- [Exercise goal]: The response should contain only those lines of the entries below that include the string "screwdriver".

(Object matching data)
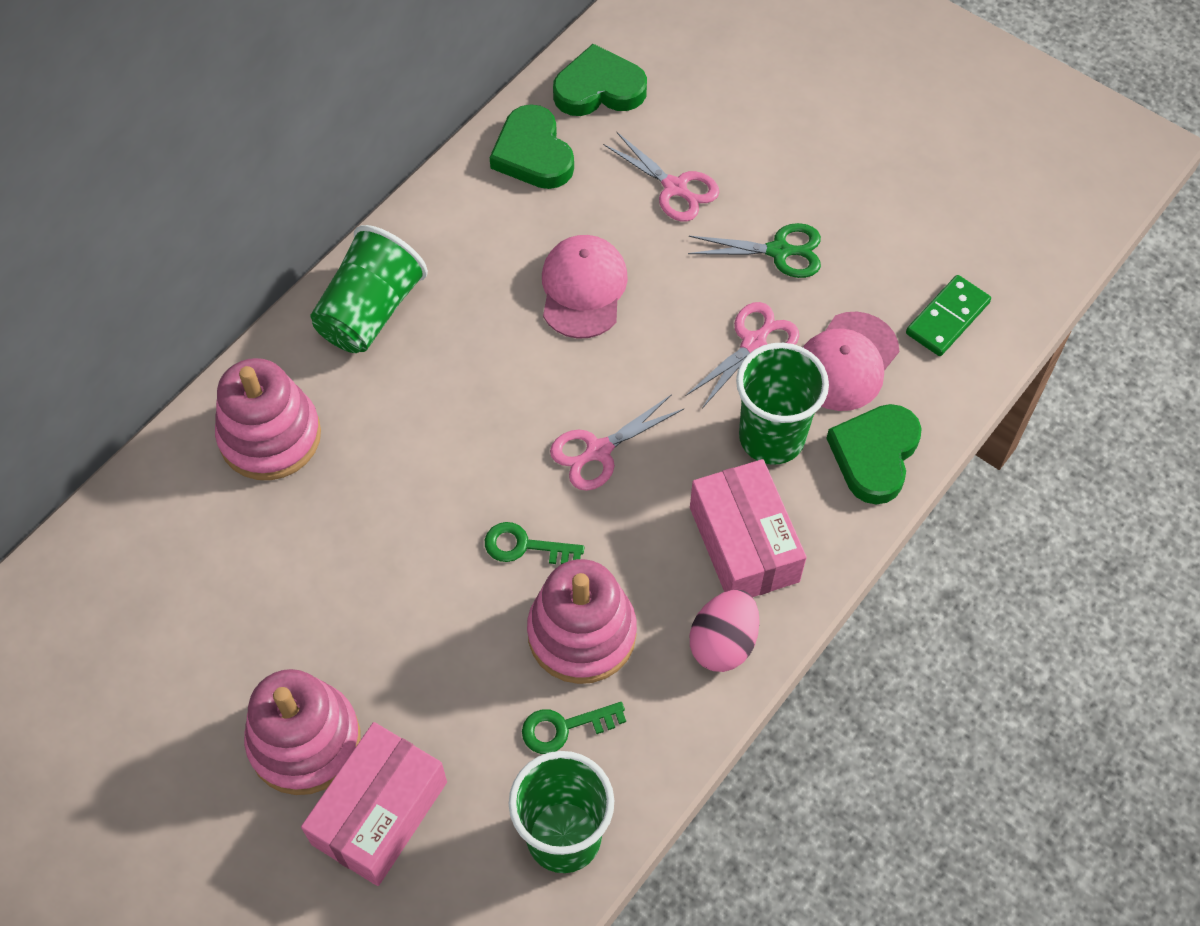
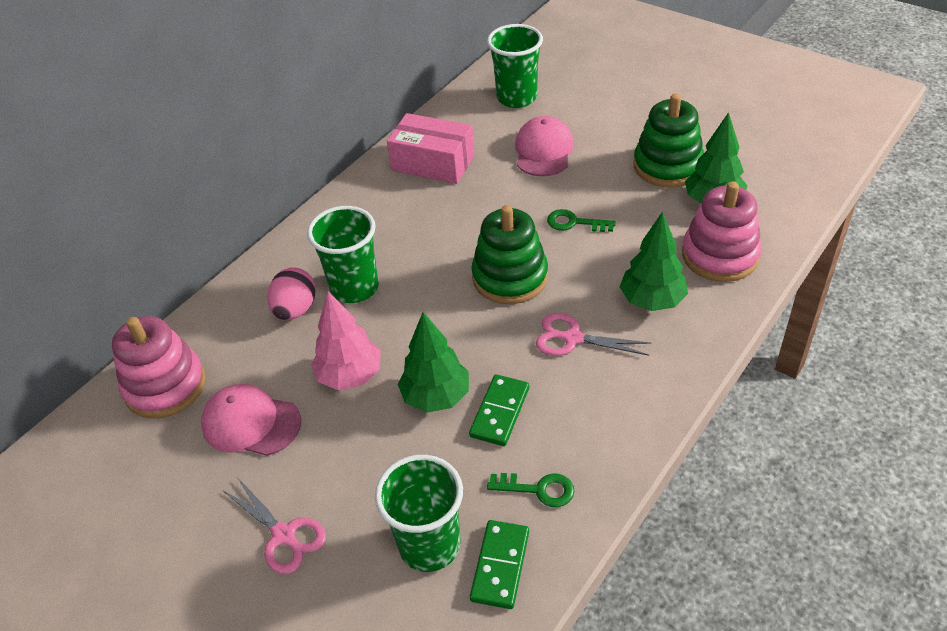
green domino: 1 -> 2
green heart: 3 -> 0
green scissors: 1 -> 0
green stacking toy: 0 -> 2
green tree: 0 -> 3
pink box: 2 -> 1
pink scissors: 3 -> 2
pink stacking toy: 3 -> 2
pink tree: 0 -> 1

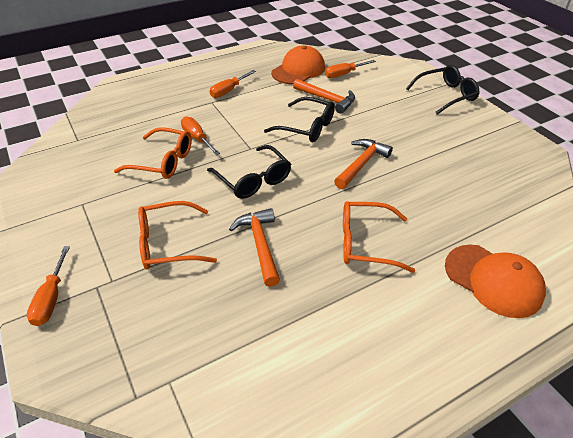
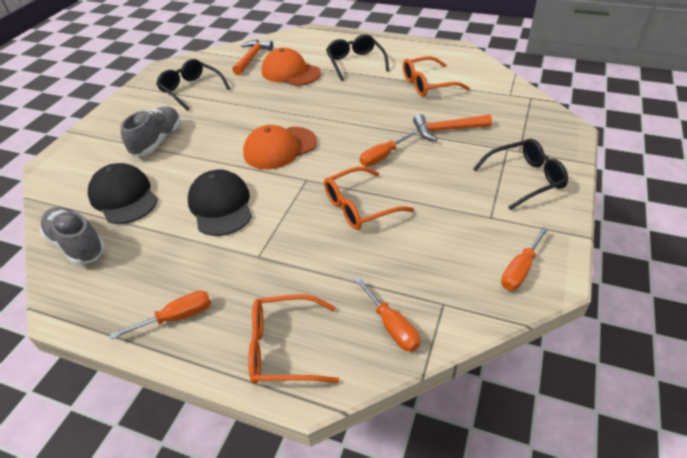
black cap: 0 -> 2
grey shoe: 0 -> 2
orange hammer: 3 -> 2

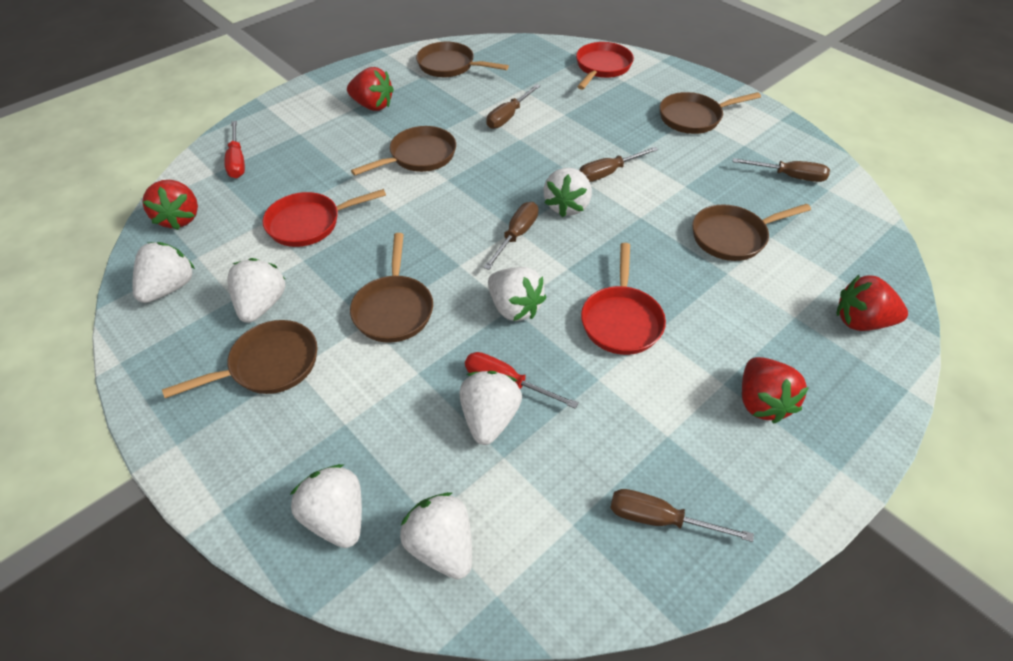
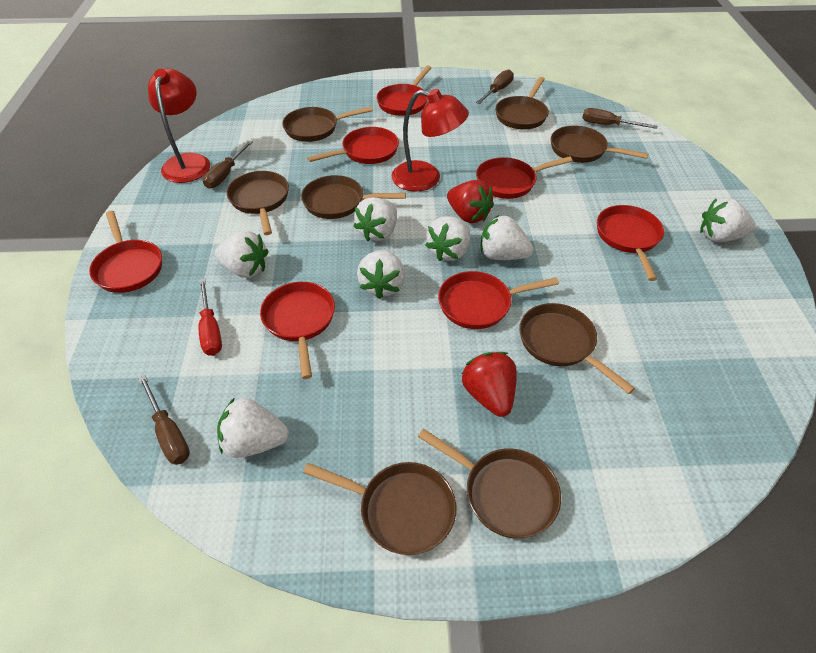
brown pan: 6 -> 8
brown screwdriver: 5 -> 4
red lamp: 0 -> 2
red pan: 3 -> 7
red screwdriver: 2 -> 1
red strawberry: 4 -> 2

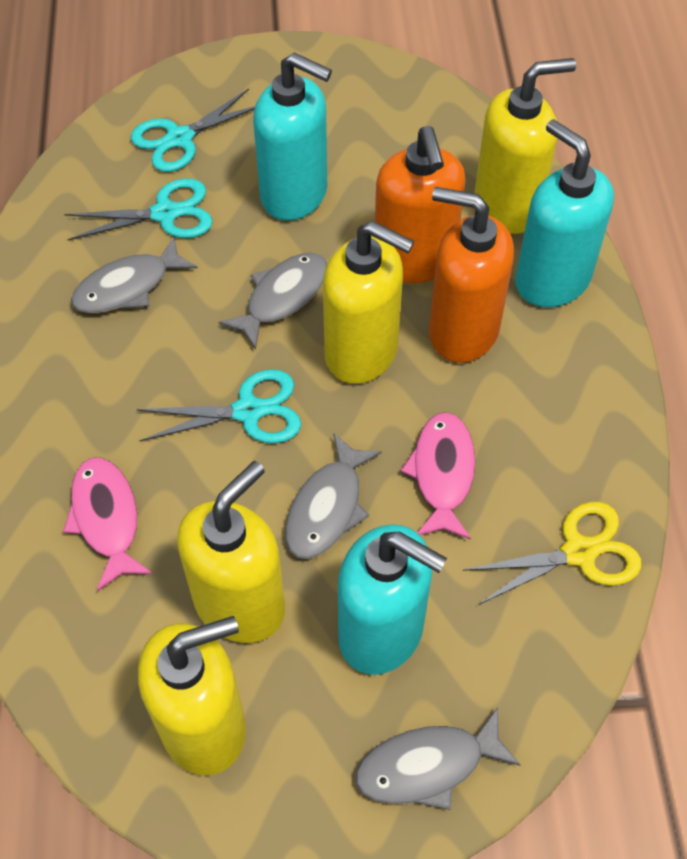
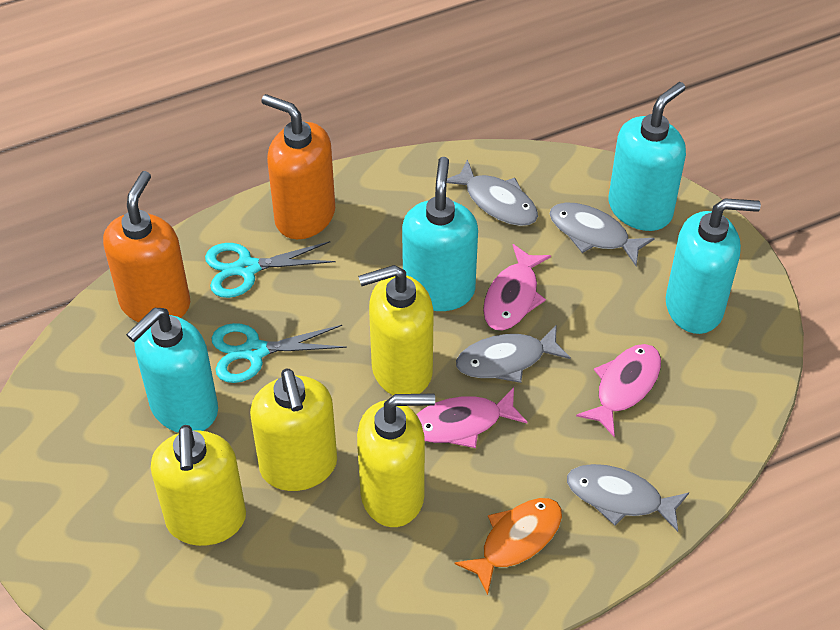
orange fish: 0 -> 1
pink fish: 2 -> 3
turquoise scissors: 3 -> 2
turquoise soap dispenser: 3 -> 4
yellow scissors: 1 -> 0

- [Answer to this exercise]:
brown screwdriver: 5 -> 4
red screwdriver: 2 -> 1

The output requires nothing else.